<<<<

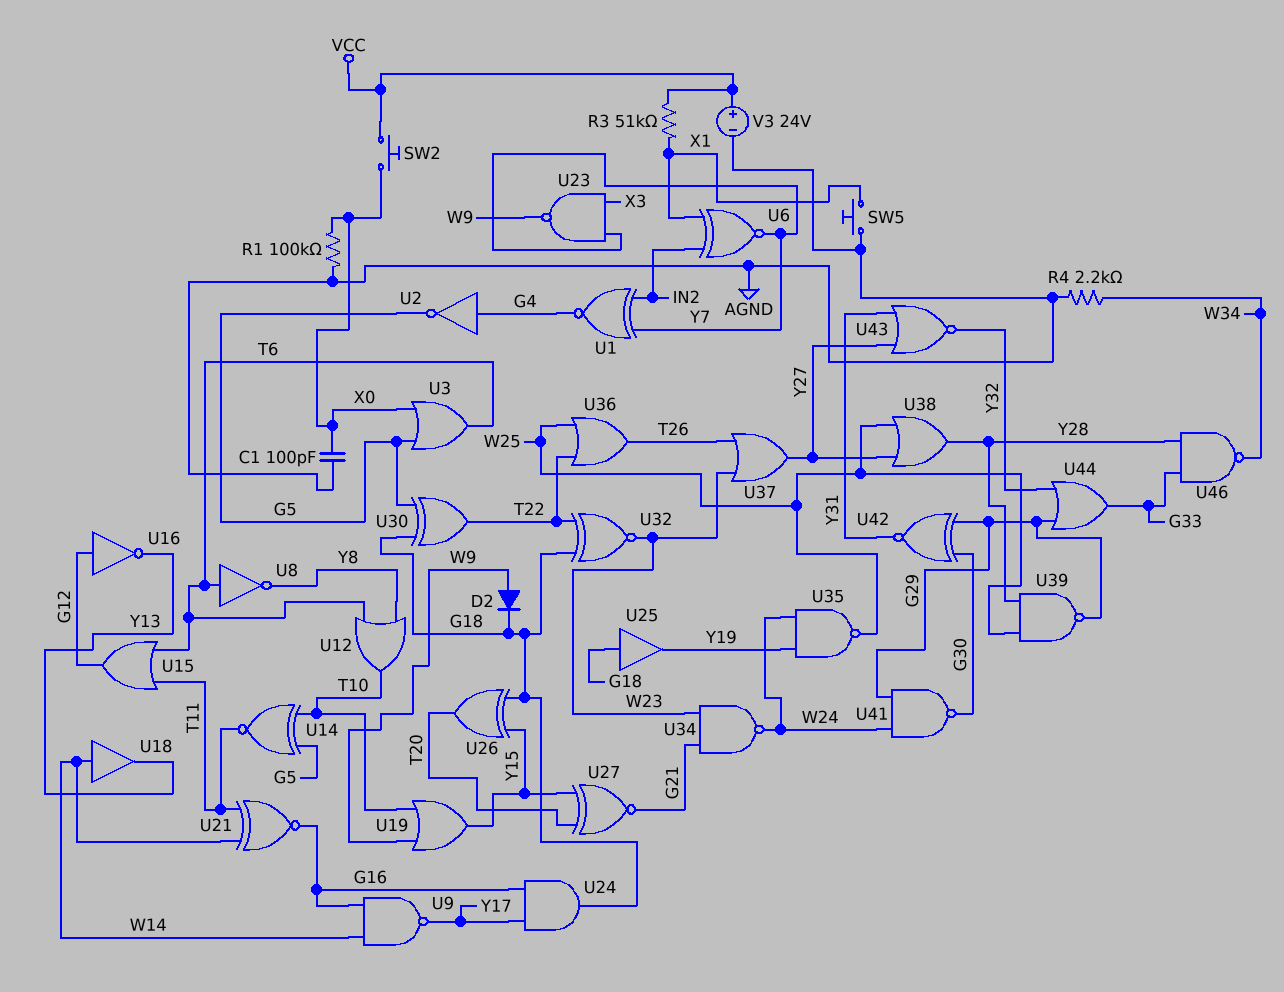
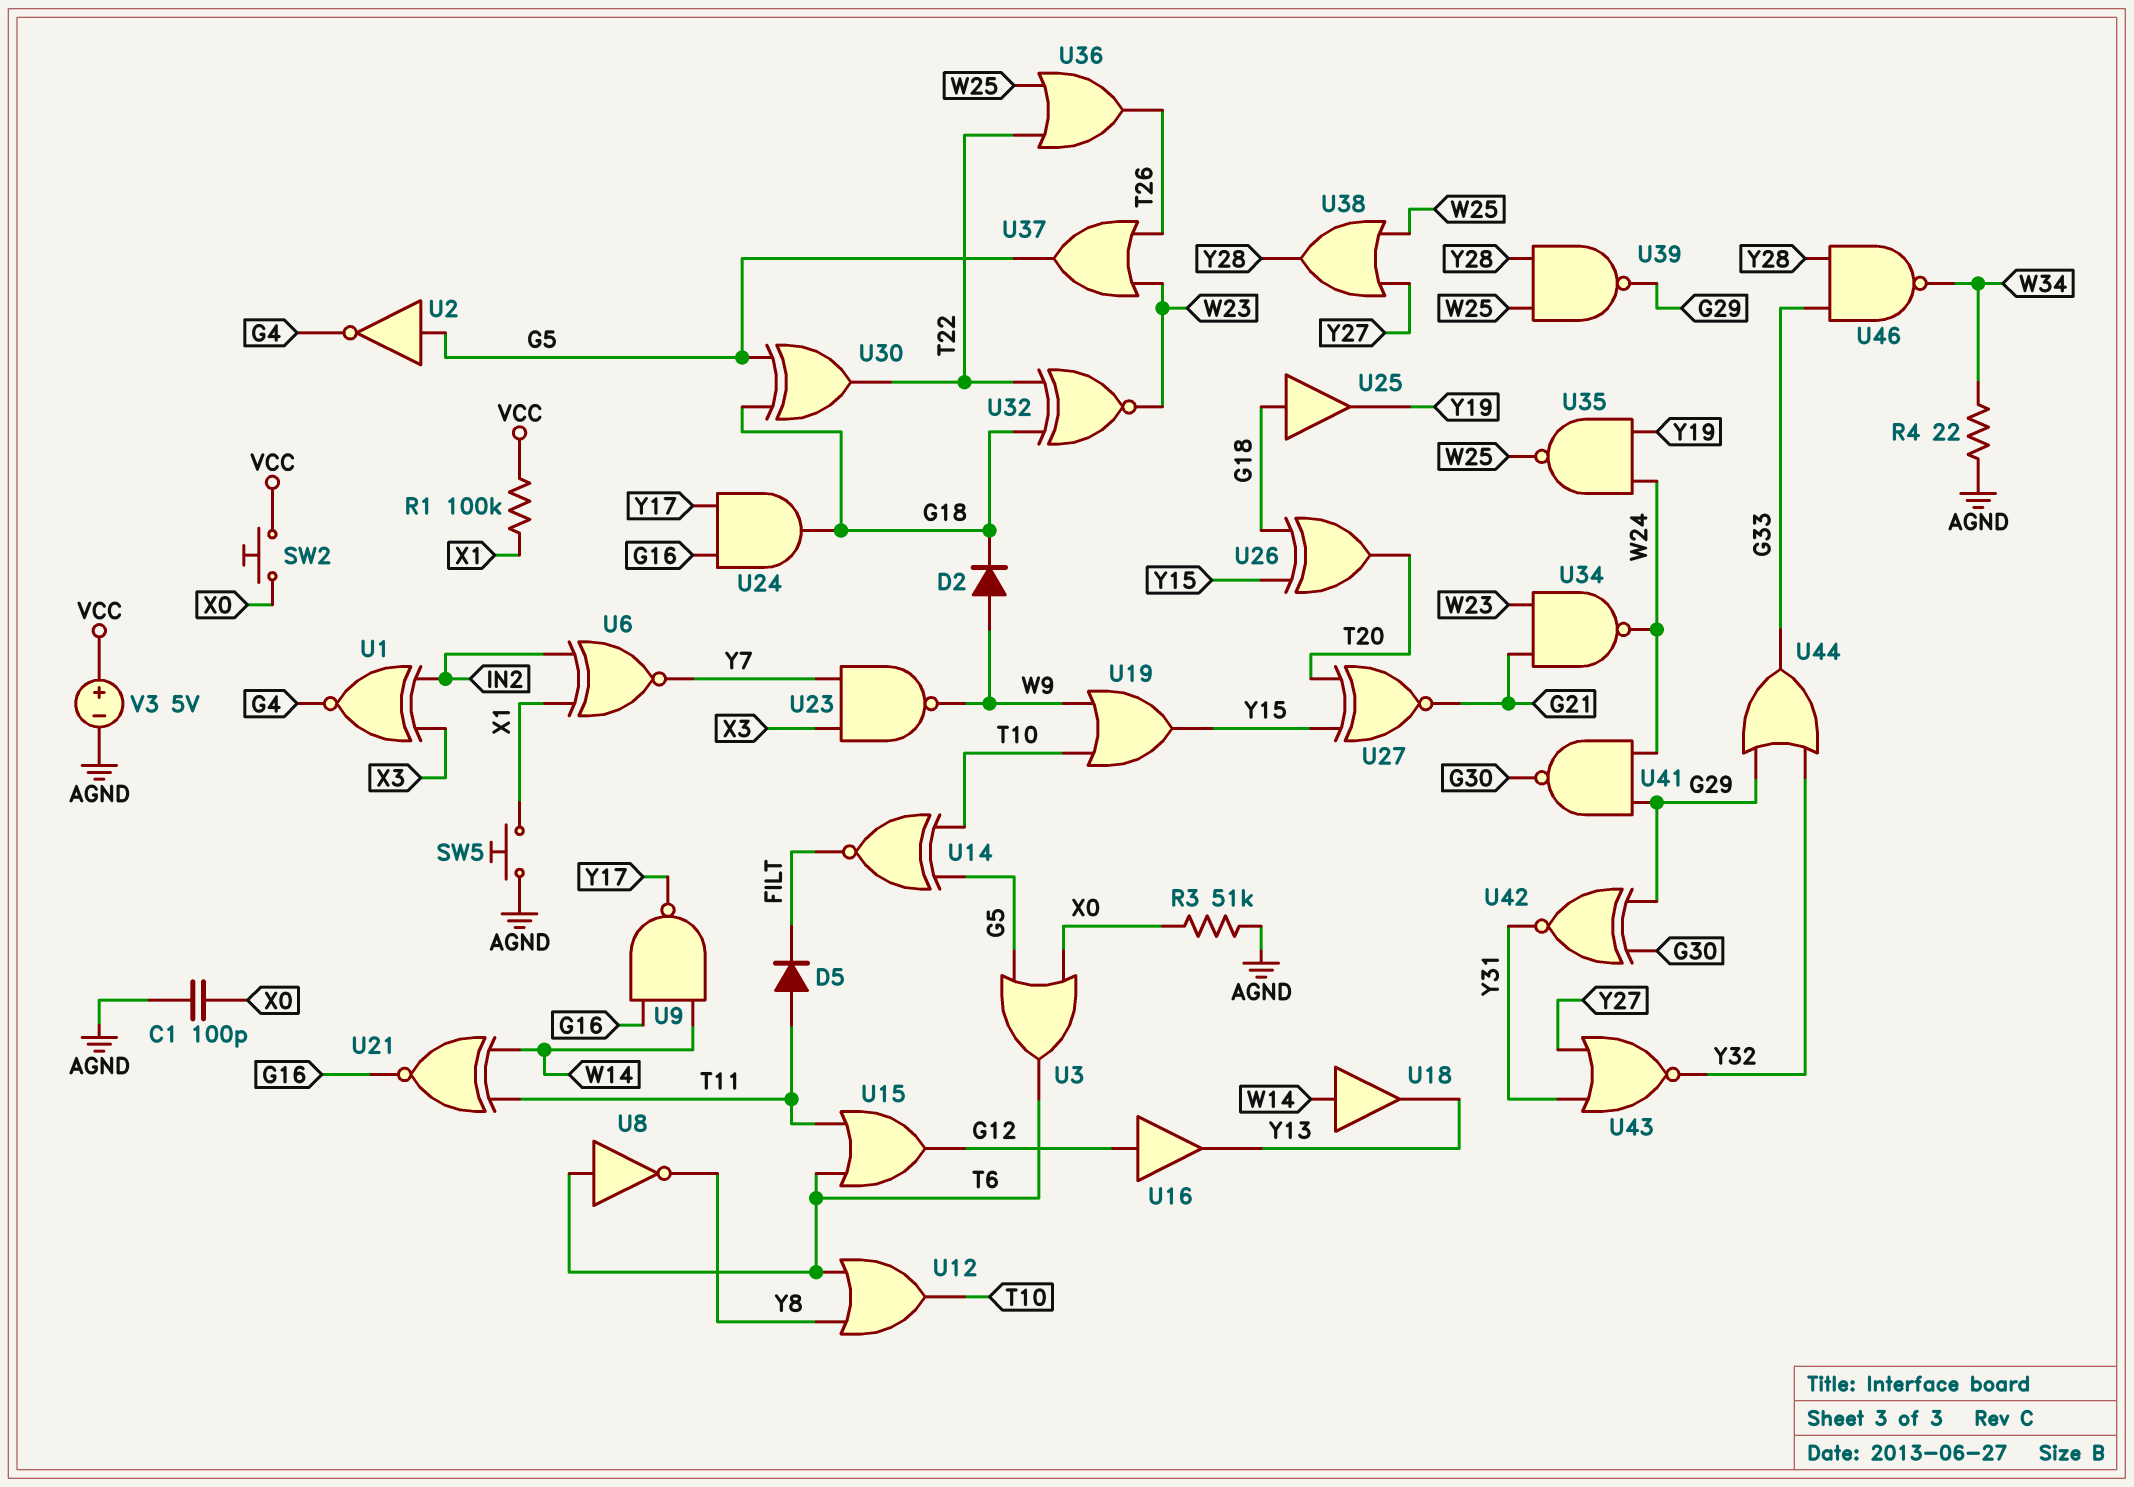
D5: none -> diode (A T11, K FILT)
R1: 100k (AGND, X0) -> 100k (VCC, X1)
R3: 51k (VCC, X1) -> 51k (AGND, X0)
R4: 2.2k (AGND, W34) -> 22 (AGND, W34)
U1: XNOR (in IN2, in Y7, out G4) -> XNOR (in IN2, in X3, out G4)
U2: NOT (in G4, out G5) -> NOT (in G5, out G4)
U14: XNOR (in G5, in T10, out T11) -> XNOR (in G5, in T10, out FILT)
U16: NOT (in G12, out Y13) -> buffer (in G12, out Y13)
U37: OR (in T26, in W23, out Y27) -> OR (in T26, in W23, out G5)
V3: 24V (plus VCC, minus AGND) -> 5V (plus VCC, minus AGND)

>>>>
<<<<

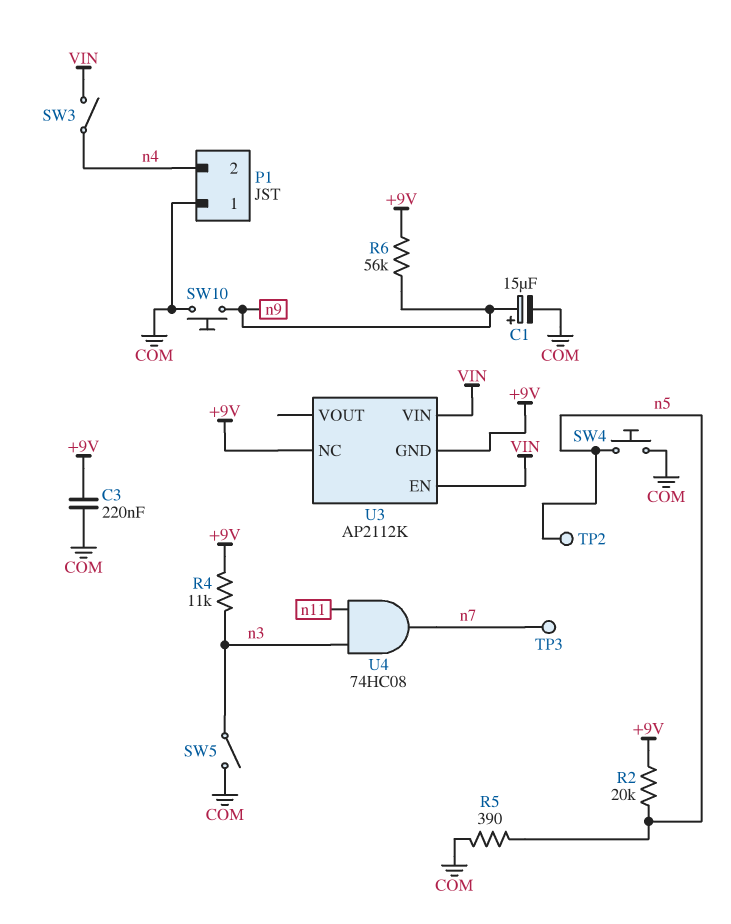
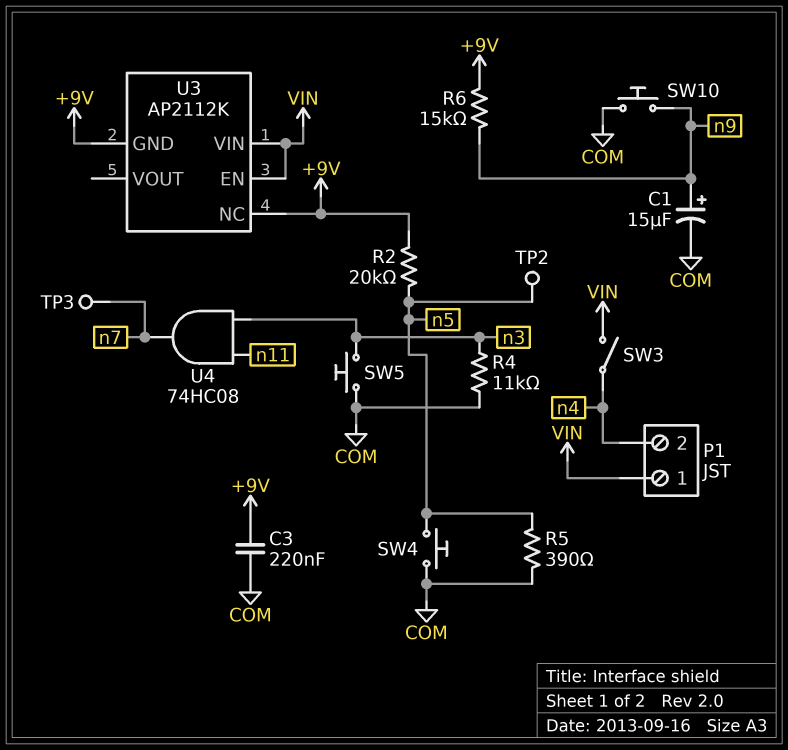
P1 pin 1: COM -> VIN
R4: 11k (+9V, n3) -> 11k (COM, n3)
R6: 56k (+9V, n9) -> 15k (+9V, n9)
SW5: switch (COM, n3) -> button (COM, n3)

>>>>

What is being asked >> Report the lines above that contain "AGND".

Task output >>
R1: 100k (AGND, X0) -> 100k (VCC, X1)
R3: 51k (VCC, X1) -> 51k (AGND, X0)
R4: 2.2k (AGND, W34) -> 22 (AGND, W34)
V3: 24V (plus VCC, minus AGND) -> 5V (plus VCC, minus AGND)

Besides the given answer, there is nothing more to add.